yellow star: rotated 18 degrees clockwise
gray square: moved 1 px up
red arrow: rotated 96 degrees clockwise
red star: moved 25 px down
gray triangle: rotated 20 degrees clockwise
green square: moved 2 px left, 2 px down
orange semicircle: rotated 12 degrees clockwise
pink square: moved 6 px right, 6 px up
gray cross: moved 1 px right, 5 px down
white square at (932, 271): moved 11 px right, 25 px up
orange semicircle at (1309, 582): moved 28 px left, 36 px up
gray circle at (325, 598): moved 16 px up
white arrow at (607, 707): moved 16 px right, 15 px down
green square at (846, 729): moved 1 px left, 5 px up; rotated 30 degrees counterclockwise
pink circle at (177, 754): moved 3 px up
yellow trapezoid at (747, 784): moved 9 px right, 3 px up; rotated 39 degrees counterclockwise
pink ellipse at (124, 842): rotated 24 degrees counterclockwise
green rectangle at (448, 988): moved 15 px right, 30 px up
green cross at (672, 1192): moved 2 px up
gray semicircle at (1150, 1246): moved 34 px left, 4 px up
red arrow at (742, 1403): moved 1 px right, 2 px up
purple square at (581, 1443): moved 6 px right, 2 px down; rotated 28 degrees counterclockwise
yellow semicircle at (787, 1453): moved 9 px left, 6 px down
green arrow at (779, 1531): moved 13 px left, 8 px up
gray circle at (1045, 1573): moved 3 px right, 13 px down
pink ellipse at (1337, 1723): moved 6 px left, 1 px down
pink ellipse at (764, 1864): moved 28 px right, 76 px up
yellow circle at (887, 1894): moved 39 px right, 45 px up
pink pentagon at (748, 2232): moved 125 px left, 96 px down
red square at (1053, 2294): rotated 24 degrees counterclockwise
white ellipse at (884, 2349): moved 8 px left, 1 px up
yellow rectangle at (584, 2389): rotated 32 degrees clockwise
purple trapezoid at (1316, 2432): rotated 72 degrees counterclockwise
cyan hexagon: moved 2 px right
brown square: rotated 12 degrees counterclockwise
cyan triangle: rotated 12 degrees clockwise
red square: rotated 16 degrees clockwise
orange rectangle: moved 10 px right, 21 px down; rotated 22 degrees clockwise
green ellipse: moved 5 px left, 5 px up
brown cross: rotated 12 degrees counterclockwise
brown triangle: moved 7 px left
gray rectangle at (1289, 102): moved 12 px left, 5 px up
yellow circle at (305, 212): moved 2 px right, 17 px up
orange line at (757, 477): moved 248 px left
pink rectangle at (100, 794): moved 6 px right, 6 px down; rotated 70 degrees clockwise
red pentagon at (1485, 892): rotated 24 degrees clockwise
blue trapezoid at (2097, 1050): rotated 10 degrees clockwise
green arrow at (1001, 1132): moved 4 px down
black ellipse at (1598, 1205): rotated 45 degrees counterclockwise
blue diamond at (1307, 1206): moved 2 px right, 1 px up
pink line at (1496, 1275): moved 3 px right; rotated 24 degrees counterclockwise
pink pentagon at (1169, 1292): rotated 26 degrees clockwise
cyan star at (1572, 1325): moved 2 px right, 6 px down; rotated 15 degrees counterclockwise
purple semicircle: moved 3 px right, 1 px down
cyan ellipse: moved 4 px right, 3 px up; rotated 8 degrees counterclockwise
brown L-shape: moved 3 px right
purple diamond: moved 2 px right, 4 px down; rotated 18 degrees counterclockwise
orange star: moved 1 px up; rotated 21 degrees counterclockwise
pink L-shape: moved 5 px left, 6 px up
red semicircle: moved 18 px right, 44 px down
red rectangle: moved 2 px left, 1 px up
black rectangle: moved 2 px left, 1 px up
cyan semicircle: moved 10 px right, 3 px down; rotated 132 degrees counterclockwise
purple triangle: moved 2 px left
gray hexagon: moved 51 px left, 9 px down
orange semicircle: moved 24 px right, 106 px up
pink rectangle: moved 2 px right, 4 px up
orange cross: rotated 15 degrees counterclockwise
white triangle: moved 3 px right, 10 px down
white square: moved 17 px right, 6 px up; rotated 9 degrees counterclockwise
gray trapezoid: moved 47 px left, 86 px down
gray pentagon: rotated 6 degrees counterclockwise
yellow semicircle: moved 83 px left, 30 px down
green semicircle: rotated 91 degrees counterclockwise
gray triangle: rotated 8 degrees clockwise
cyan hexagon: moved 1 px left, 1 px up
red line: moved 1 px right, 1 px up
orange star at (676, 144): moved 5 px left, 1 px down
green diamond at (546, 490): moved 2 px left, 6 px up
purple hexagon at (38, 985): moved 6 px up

+===+

• **WHAT THE EXERCISE ASKS**: In the listing above, find the line containing "pink line at"; that line and every line after it, through the last, are to be retyped exactly.

• **EXPECTED ANSWER**:
pink line at (1496, 1275): moved 3 px right; rotated 24 degrees counterclockwise
pink pentagon at (1169, 1292): rotated 26 degrees clockwise
cyan star at (1572, 1325): moved 2 px right, 6 px down; rotated 15 degrees counterclockwise
purple semicircle: moved 3 px right, 1 px down
cyan ellipse: moved 4 px right, 3 px up; rotated 8 degrees counterclockwise
brown L-shape: moved 3 px right
purple diamond: moved 2 px right, 4 px down; rotated 18 degrees counterclockwise
orange star: moved 1 px up; rotated 21 degrees counterclockwise
pink L-shape: moved 5 px left, 6 px up
red semicircle: moved 18 px right, 44 px down
red rectangle: moved 2 px left, 1 px up
black rectangle: moved 2 px left, 1 px up
cyan semicircle: moved 10 px right, 3 px down; rotated 132 degrees counterclockwise
purple triangle: moved 2 px left
gray hexagon: moved 51 px left, 9 px down
orange semicircle: moved 24 px right, 106 px up
pink rectangle: moved 2 px right, 4 px up
orange cross: rotated 15 degrees counterclockwise
white triangle: moved 3 px right, 10 px down
white square: moved 17 px right, 6 px up; rotated 9 degrees counterclockwise
gray trapezoid: moved 47 px left, 86 px down
gray pentagon: rotated 6 degrees counterclockwise
yellow semicircle: moved 83 px left, 30 px down
green semicircle: rotated 91 degrees counterclockwise
gray triangle: rotated 8 degrees clockwise
cyan hexagon: moved 1 px left, 1 px up
red line: moved 1 px right, 1 px up
orange star at (676, 144): moved 5 px left, 1 px down
green diamond at (546, 490): moved 2 px left, 6 px up
purple hexagon at (38, 985): moved 6 px up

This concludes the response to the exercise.